WORK REQUIRED
One part of the entries below is wanted: the lines from the one containing "ENC pin GND: GND -> none" through the one containing "SONAR2 pin TRIG: 7 -> 9". Write those out exactly and nothing else.

SOURCE RECORDS
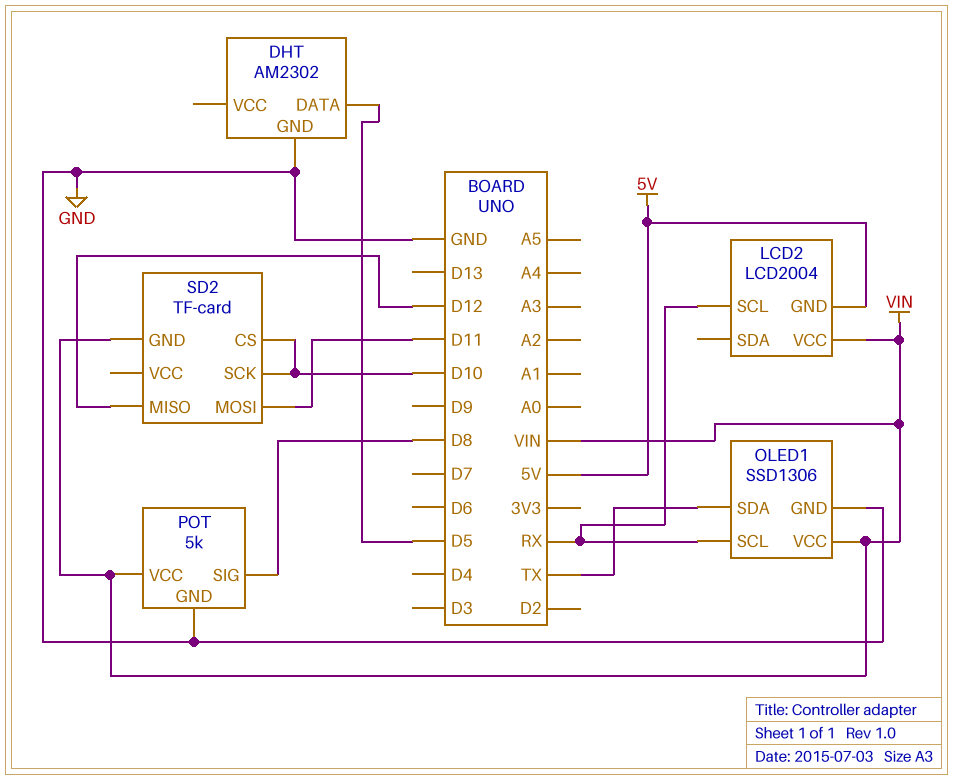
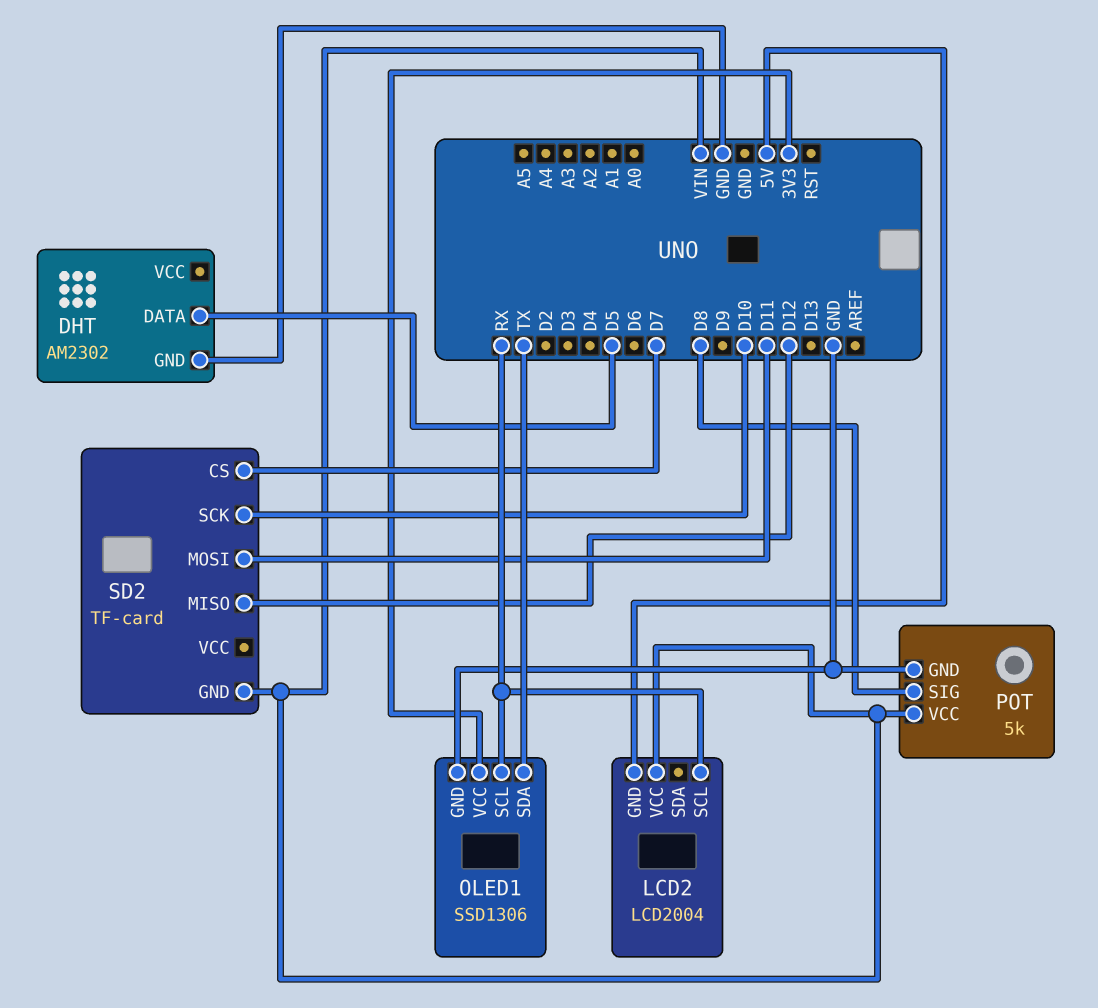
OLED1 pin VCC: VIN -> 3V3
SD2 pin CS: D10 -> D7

---

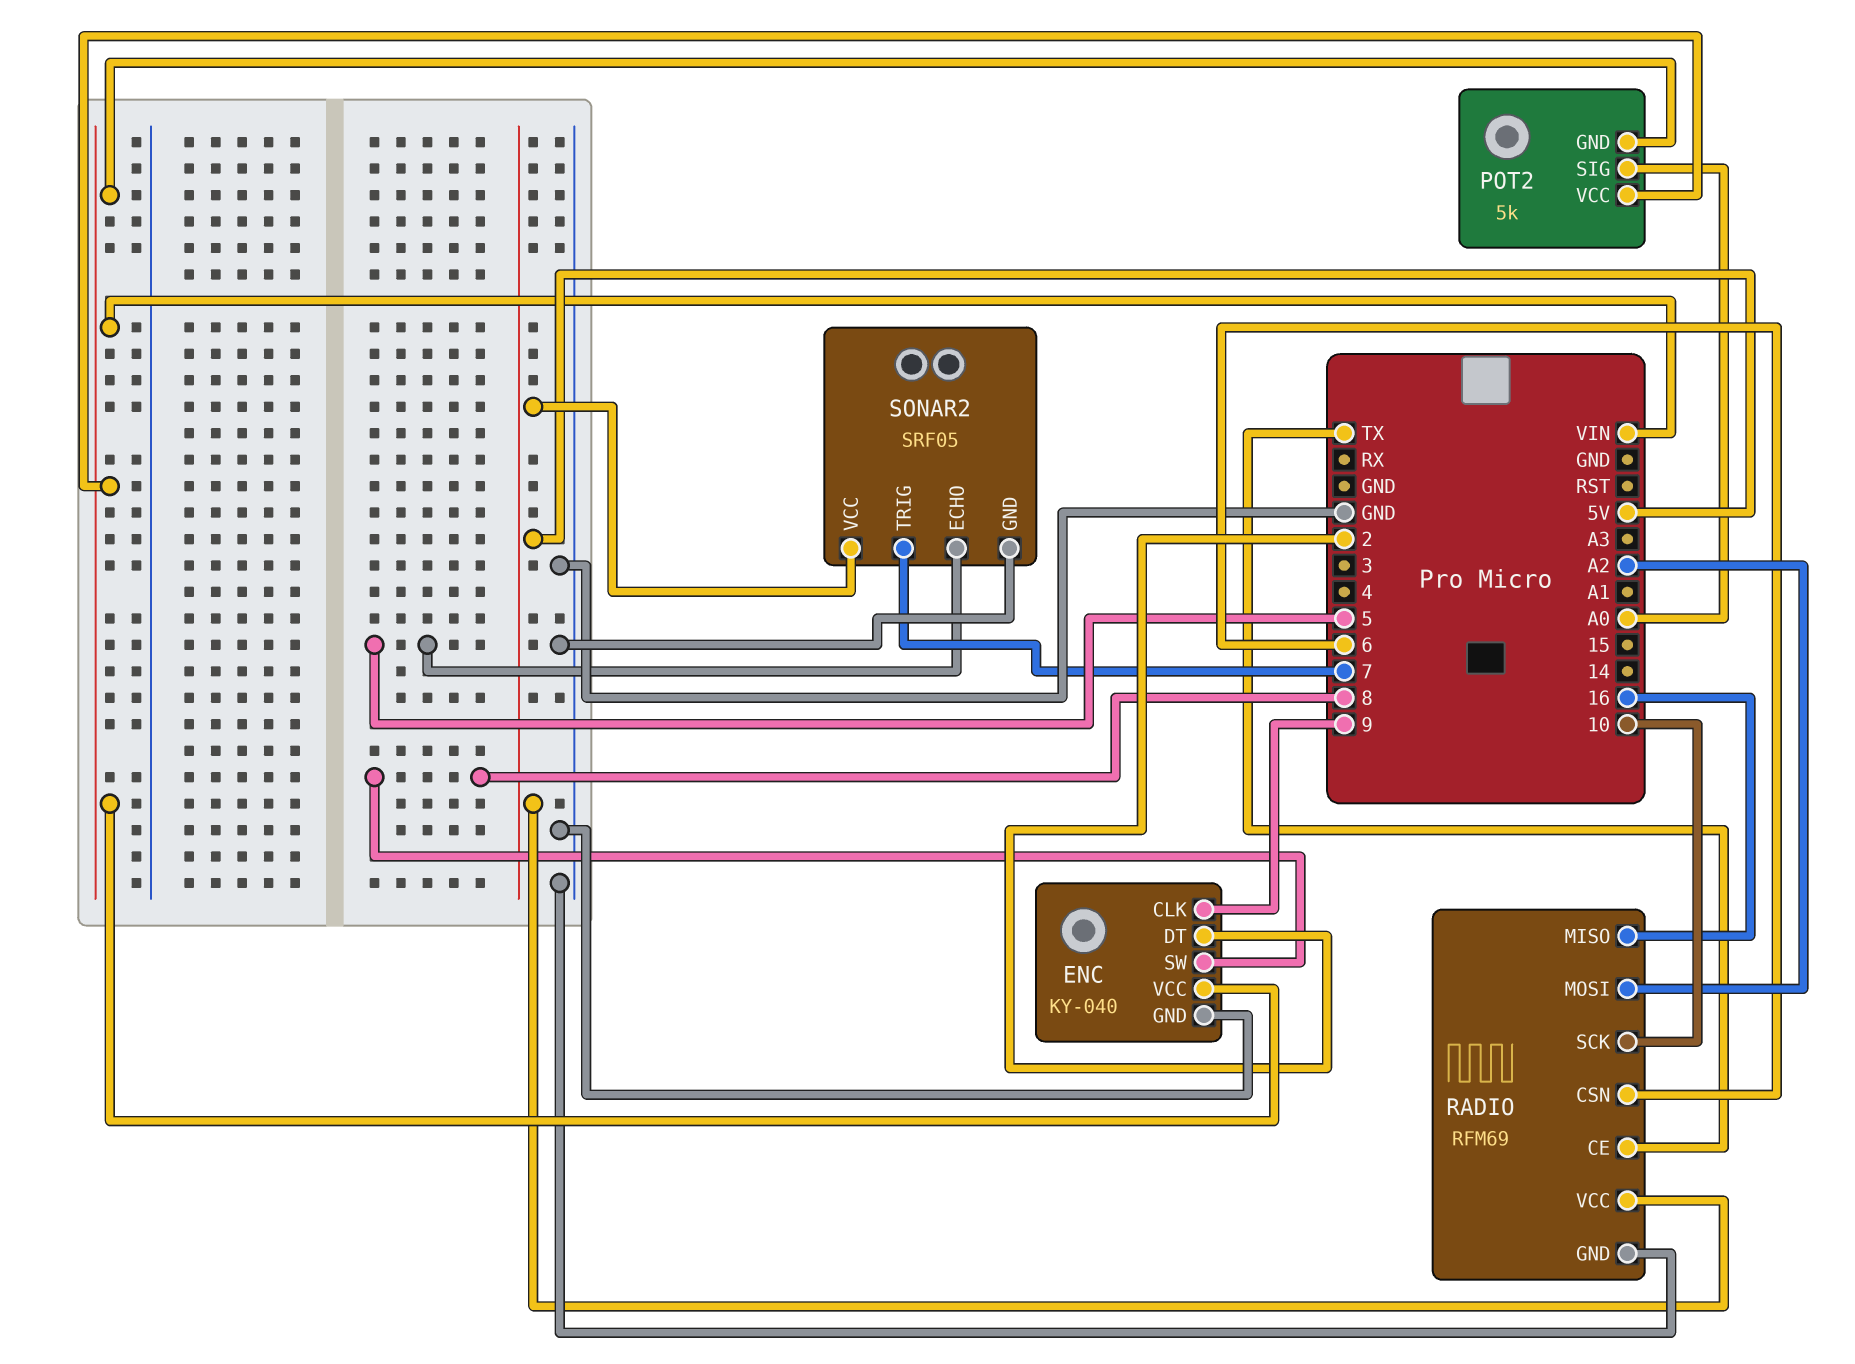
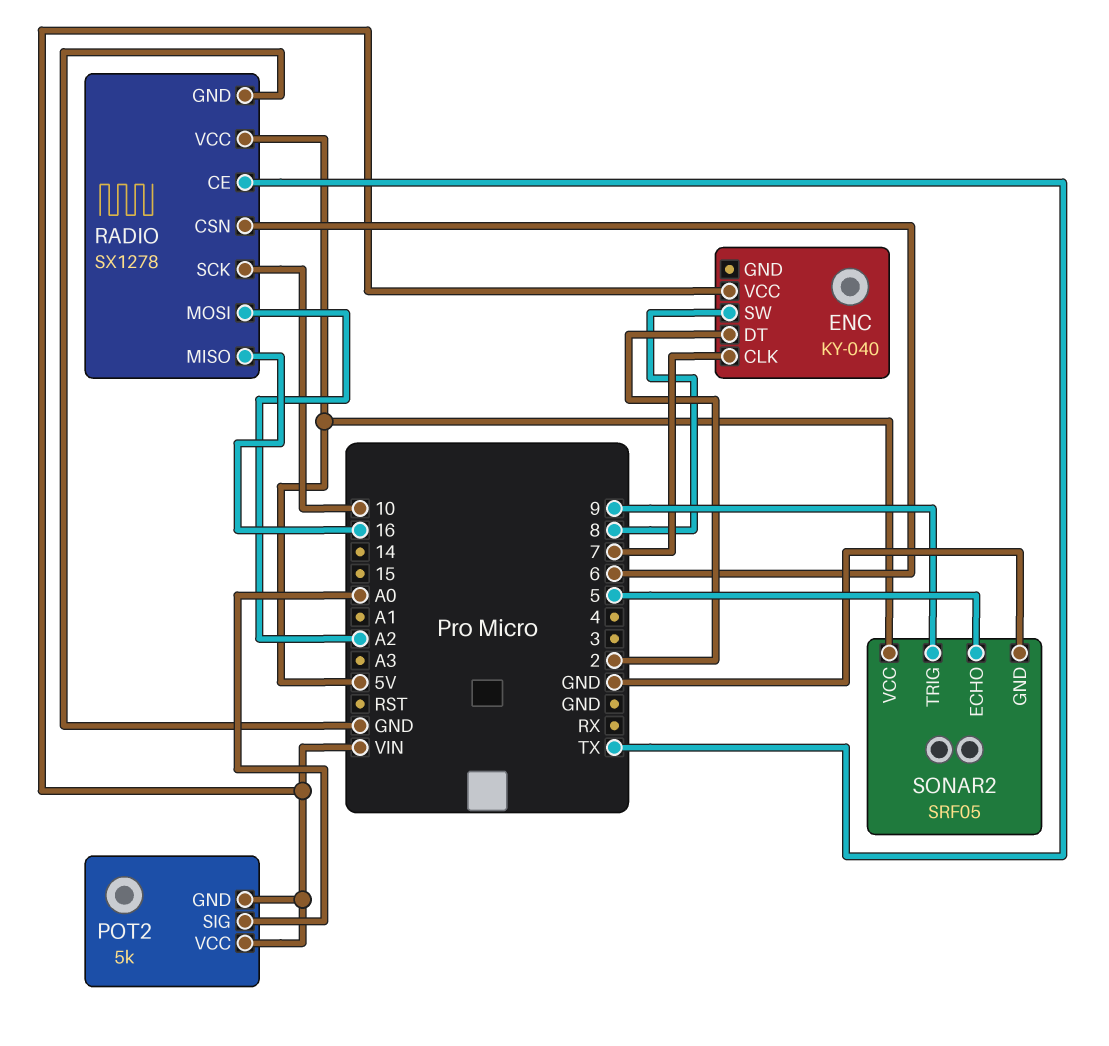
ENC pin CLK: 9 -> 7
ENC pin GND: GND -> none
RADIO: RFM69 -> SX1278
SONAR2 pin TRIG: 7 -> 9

PROBLEM SOLUTION
ENC pin GND: GND -> none
RADIO: RFM69 -> SX1278
SONAR2 pin TRIG: 7 -> 9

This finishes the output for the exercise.